(GIVEN RECORDS)
'''
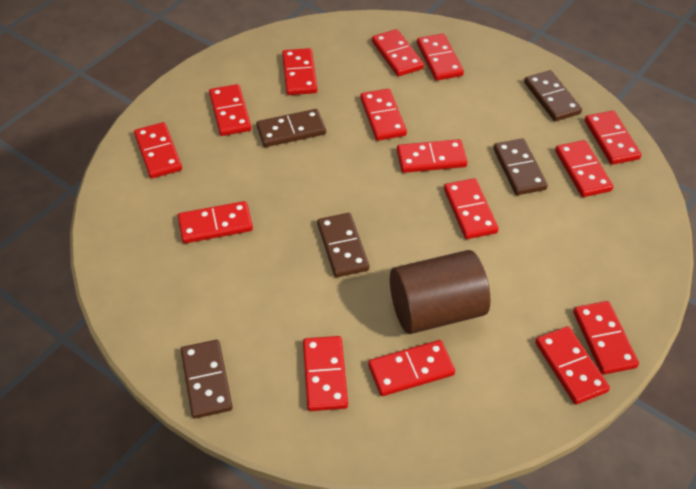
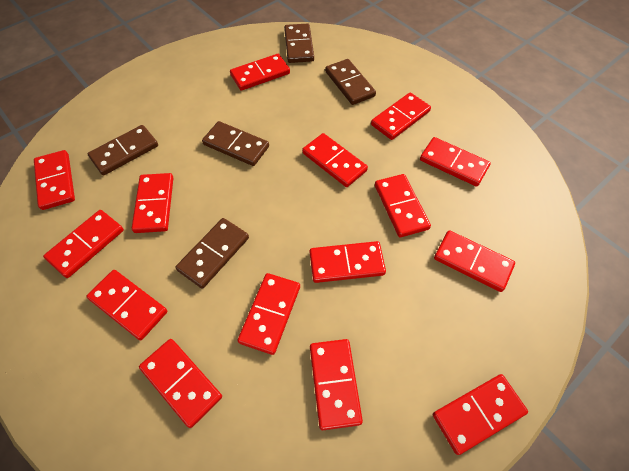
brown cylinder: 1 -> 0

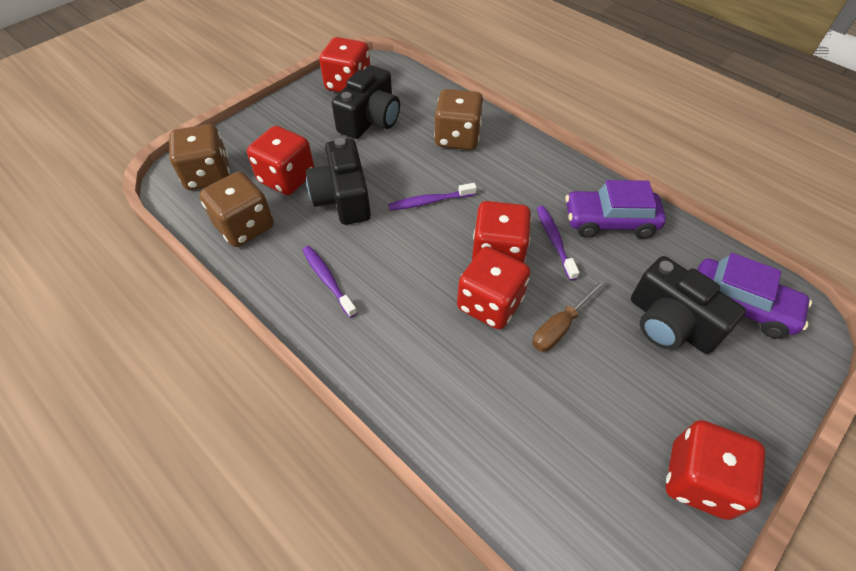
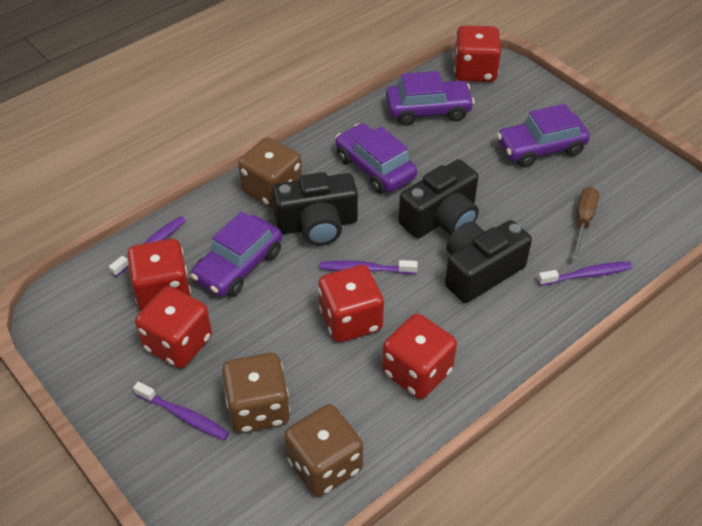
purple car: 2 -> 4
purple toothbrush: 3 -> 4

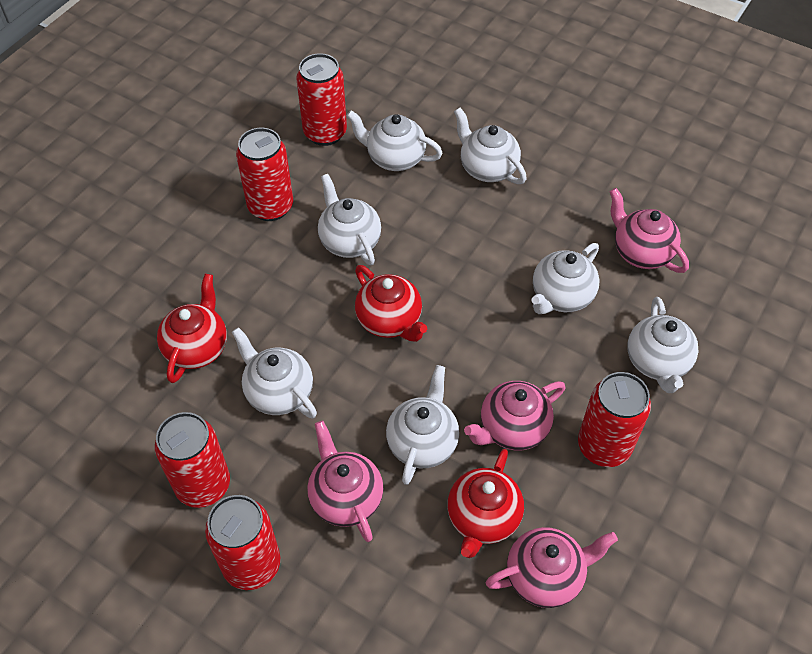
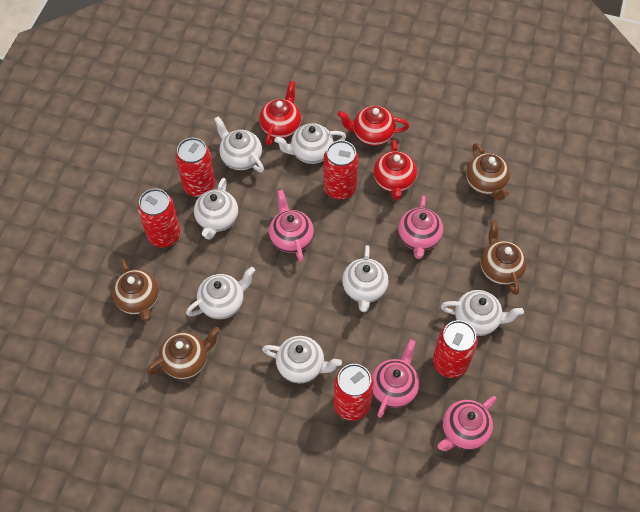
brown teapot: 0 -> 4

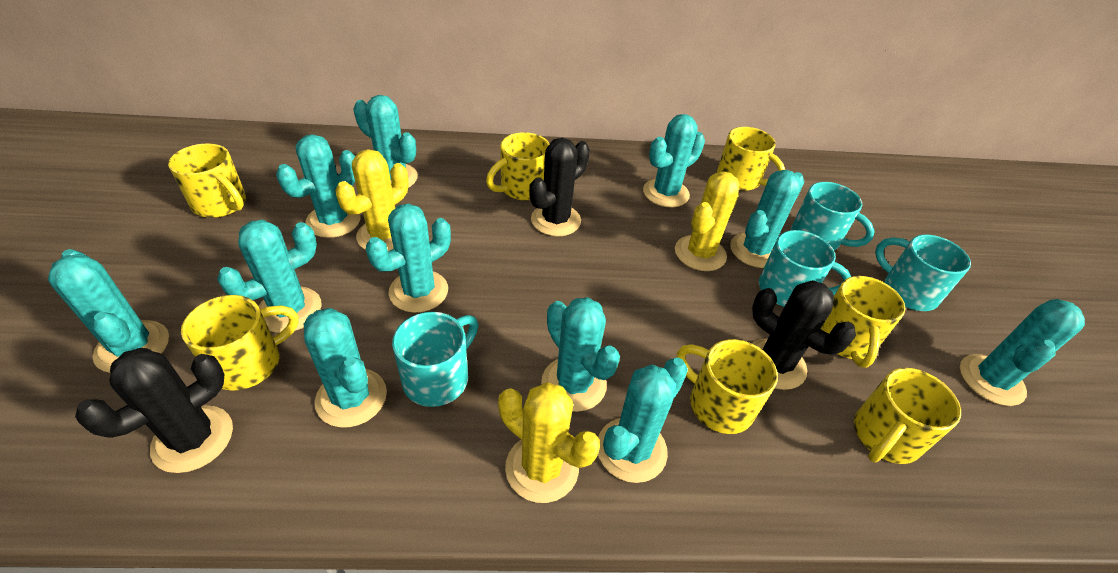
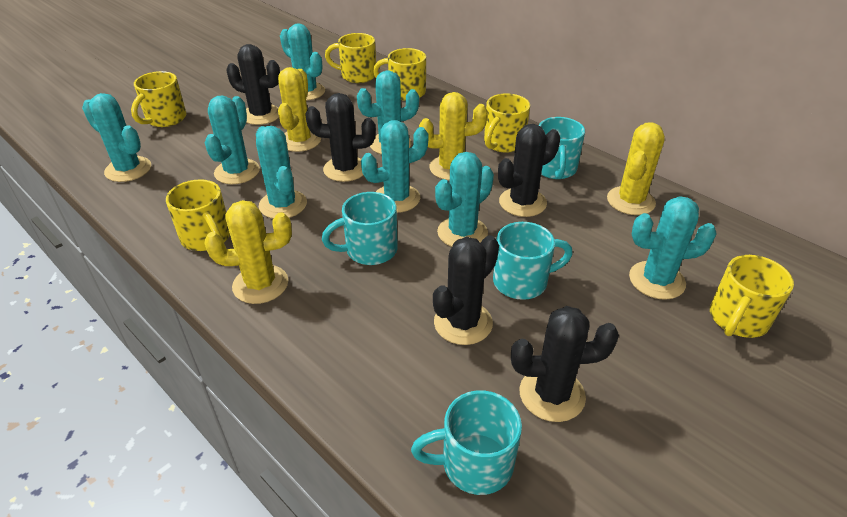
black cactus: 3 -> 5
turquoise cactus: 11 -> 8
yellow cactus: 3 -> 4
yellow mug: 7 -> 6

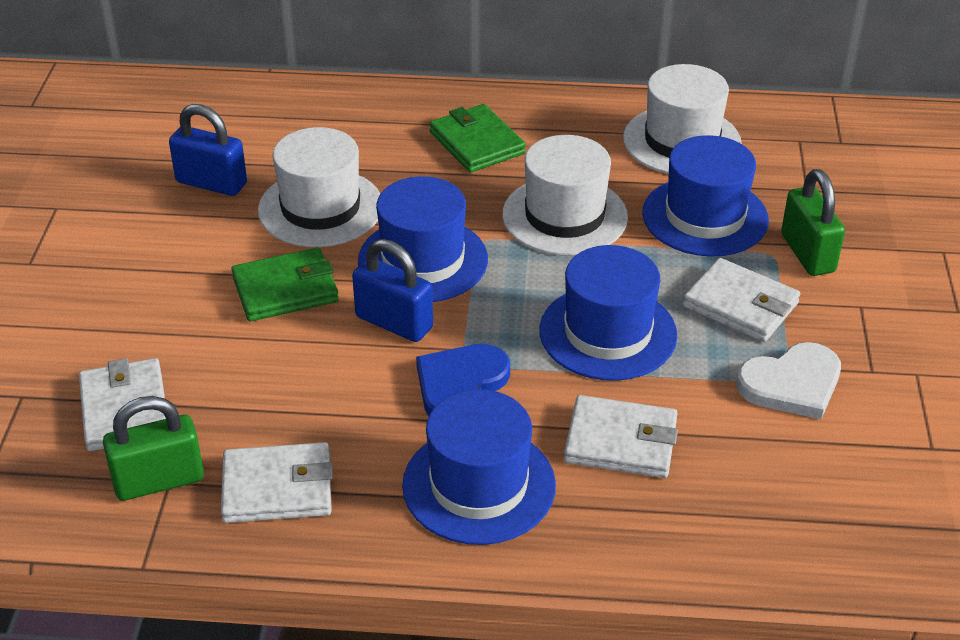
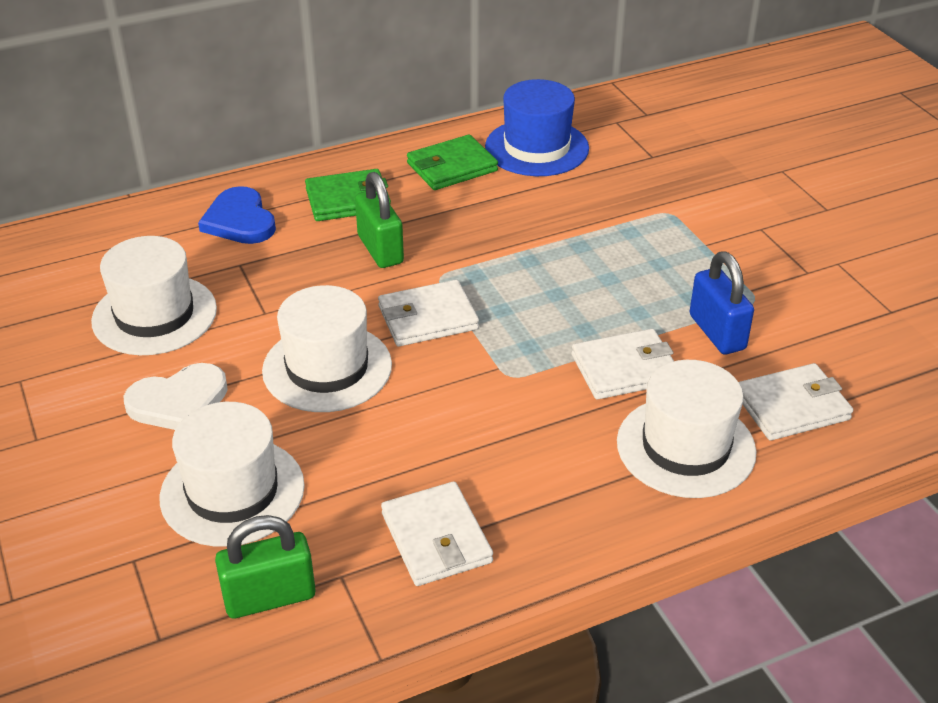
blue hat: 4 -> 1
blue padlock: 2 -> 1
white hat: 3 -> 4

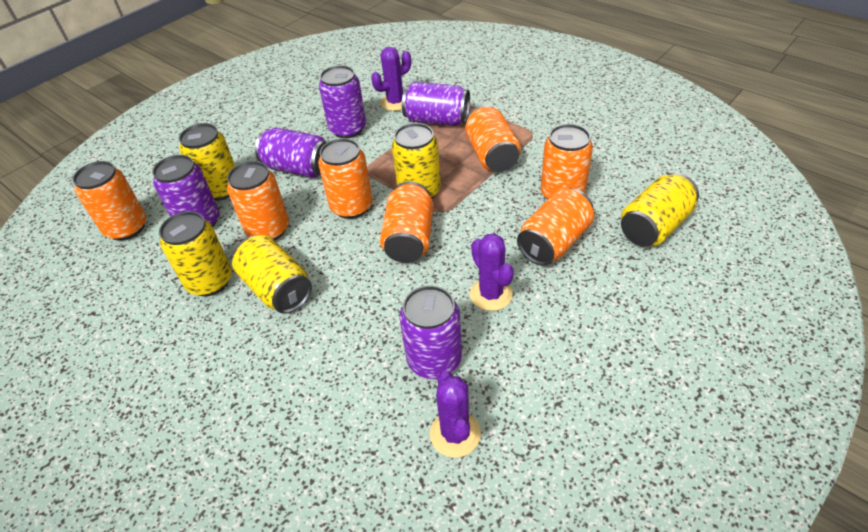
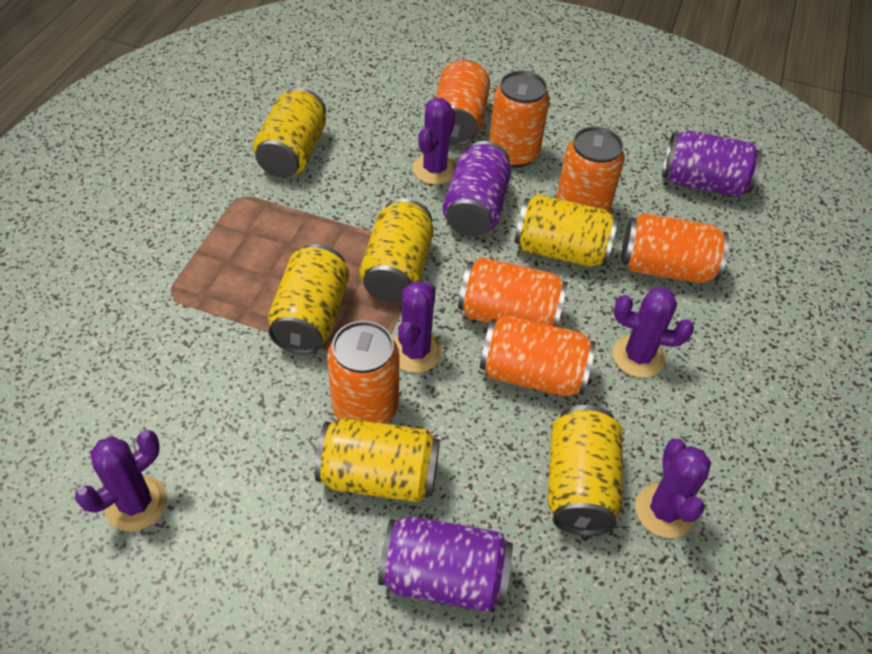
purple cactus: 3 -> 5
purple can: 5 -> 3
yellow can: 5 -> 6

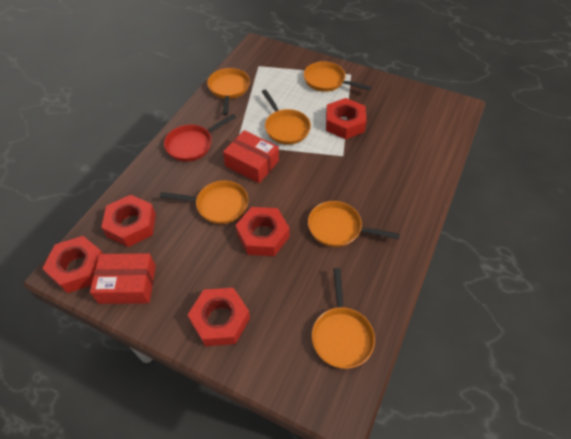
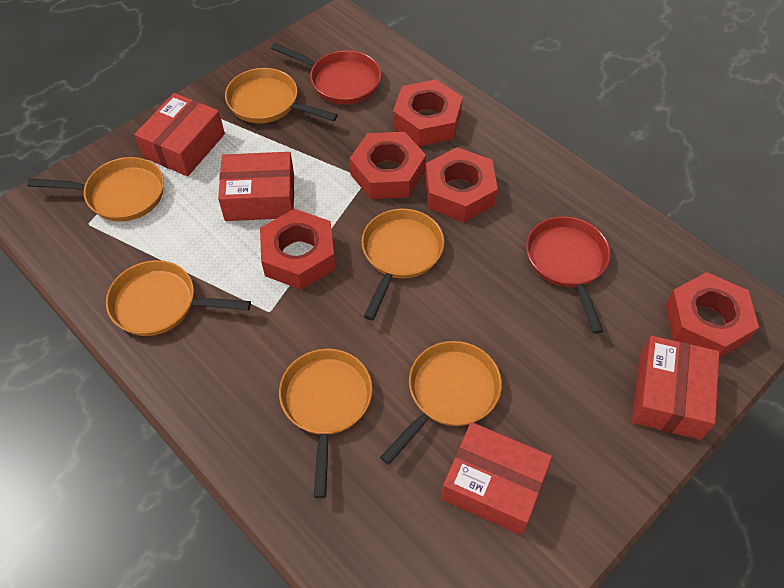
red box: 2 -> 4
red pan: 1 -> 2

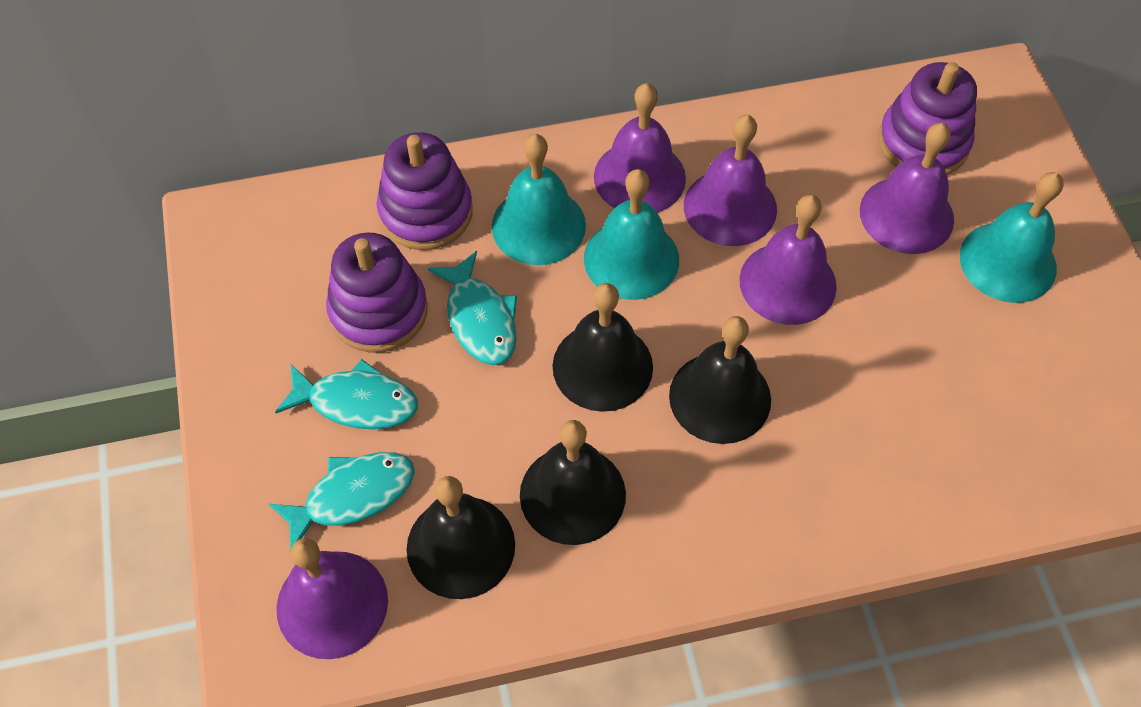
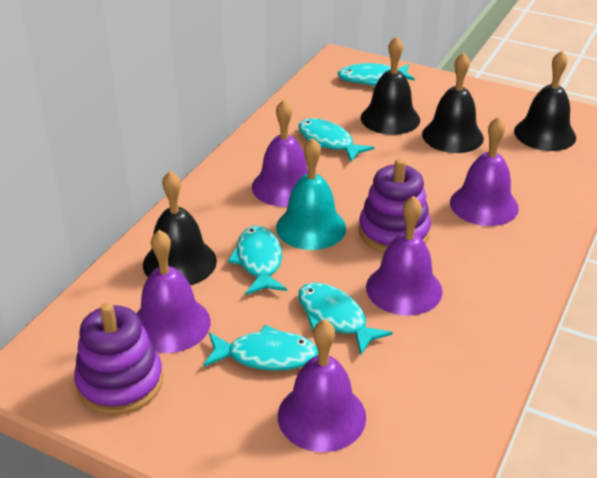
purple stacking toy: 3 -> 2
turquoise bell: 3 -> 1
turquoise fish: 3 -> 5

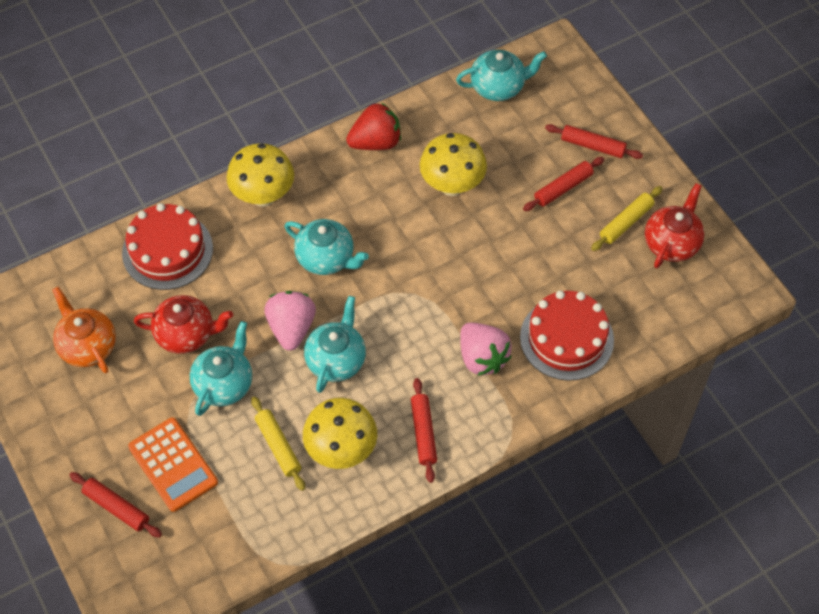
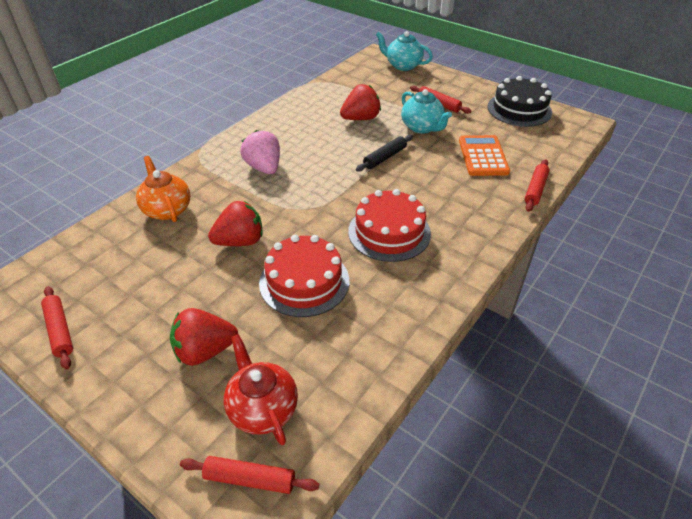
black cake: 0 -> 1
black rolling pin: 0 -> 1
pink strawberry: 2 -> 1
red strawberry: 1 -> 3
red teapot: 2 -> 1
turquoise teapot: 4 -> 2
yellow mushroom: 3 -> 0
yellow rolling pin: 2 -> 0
'''
(INSTRUCTIONS TO FOLLOW) Everything from the line containing "black rolling pin: 0 -> 1" through the end of the entries above should be retyped exactly, and nothing else.

(OUTPUT OF THE EXERCISE)
black rolling pin: 0 -> 1
pink strawberry: 2 -> 1
red strawberry: 1 -> 3
red teapot: 2 -> 1
turquoise teapot: 4 -> 2
yellow mushroom: 3 -> 0
yellow rolling pin: 2 -> 0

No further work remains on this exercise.